* _EXERCISE DATA_:
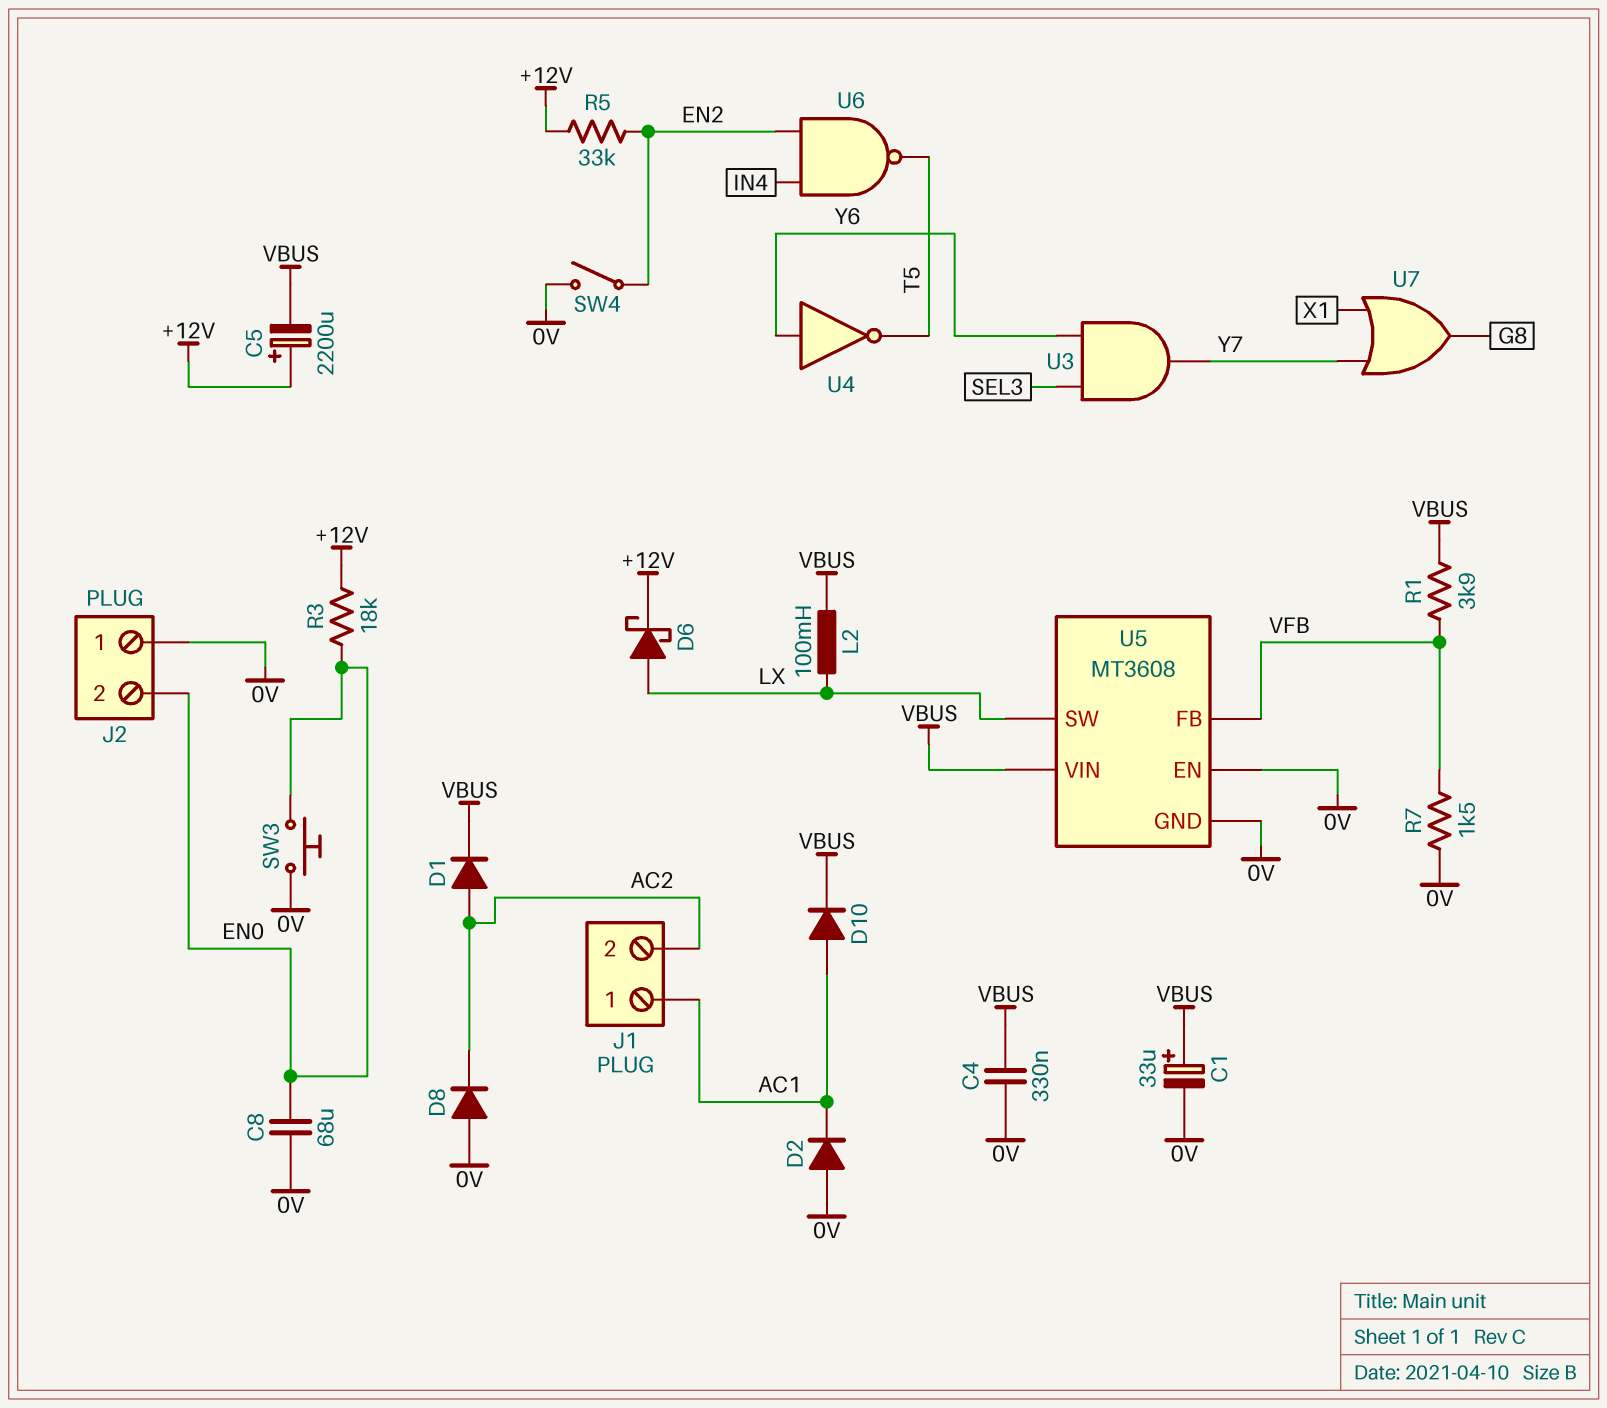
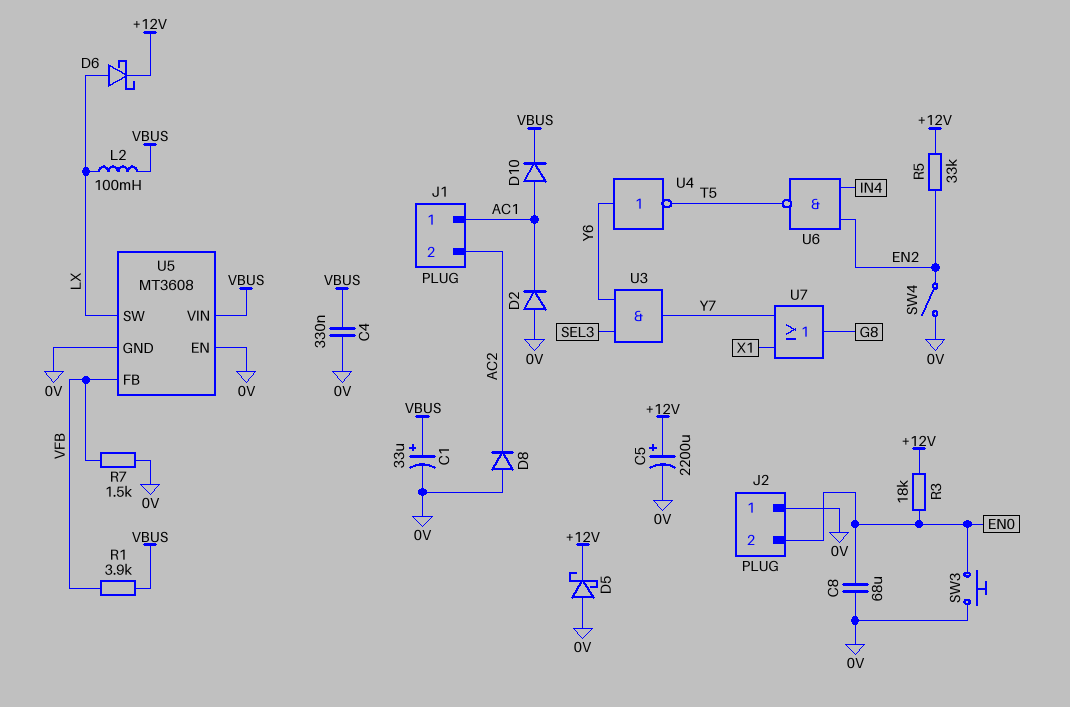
C5: 2200uF (plus +12V, minus VBUS) -> 2200uF (plus +12V, minus 0V)
D1: diode (A AC2, K VBUS) -> none
D5: none -> schottky (A 0V, K +12V)

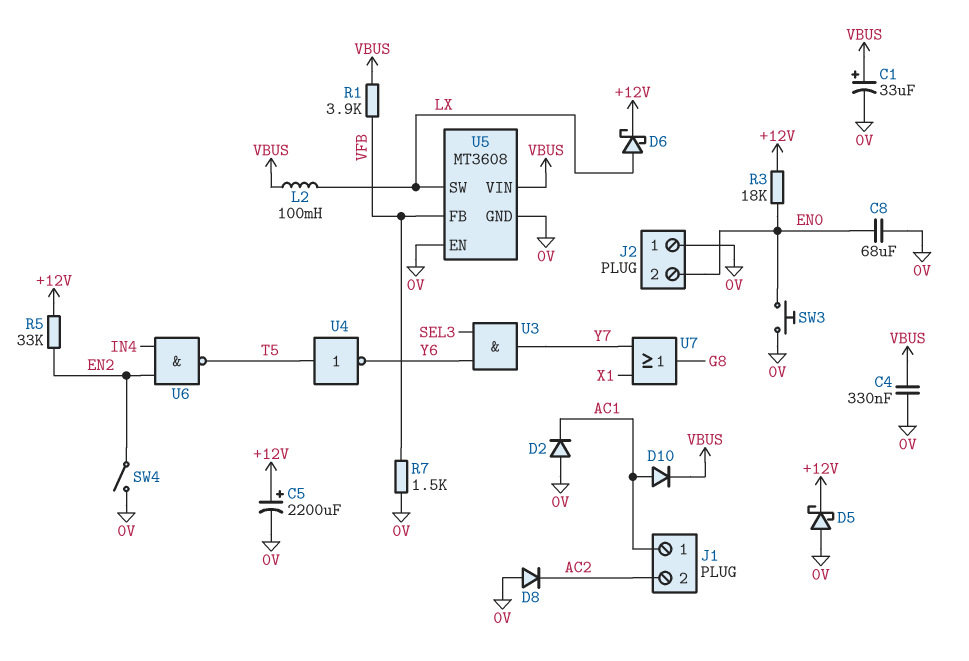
U4: NOT (in Y6, out T5) -> NOT (in T5, out Y6)

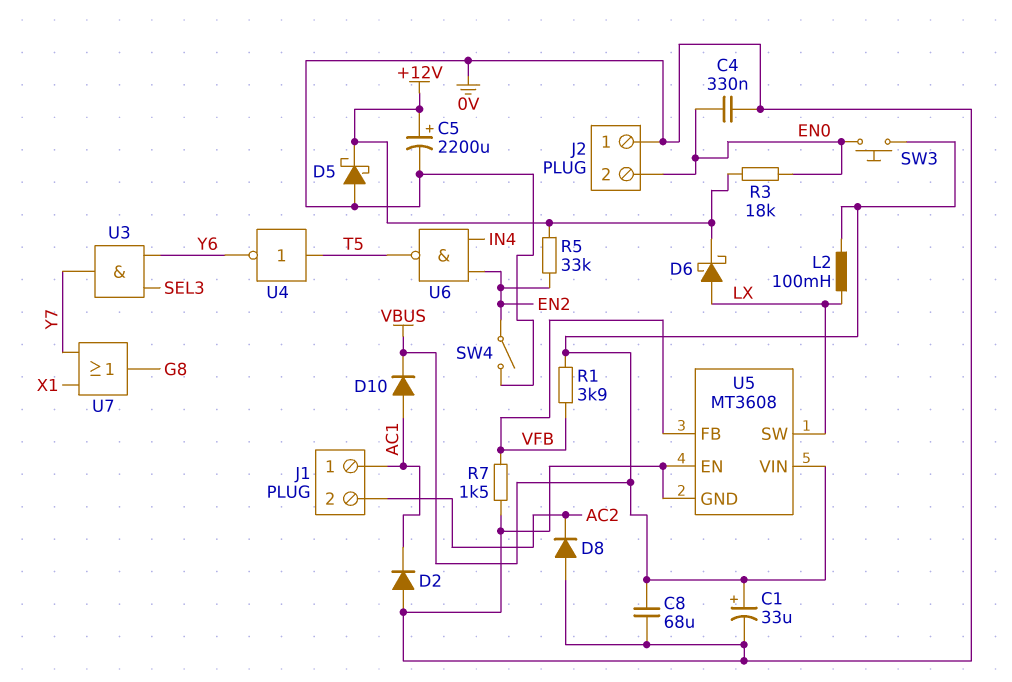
C4: 330nF (0V, VBUS) -> 330nF (0V, EN0)
C8: 68uF (0V, EN0) -> 68uF (0V, VBUS)
SW3: button (0V, EN0) -> button (EN0, VBUS)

* _YOUR OBJECTIVE_: Begin at the line containing "D1: diode (A AC2, K VBUS) -> none" and stop at the final line of the data. Retype those lines exactly, without the pictures.

* _SOLUTION FOR THIS TASK_:
D1: diode (A AC2, K VBUS) -> none
D5: none -> schottky (A 0V, K +12V)

U4: NOT (in Y6, out T5) -> NOT (in T5, out Y6)

C4: 330nF (0V, VBUS) -> 330nF (0V, EN0)
C8: 68uF (0V, EN0) -> 68uF (0V, VBUS)
SW3: button (0V, EN0) -> button (EN0, VBUS)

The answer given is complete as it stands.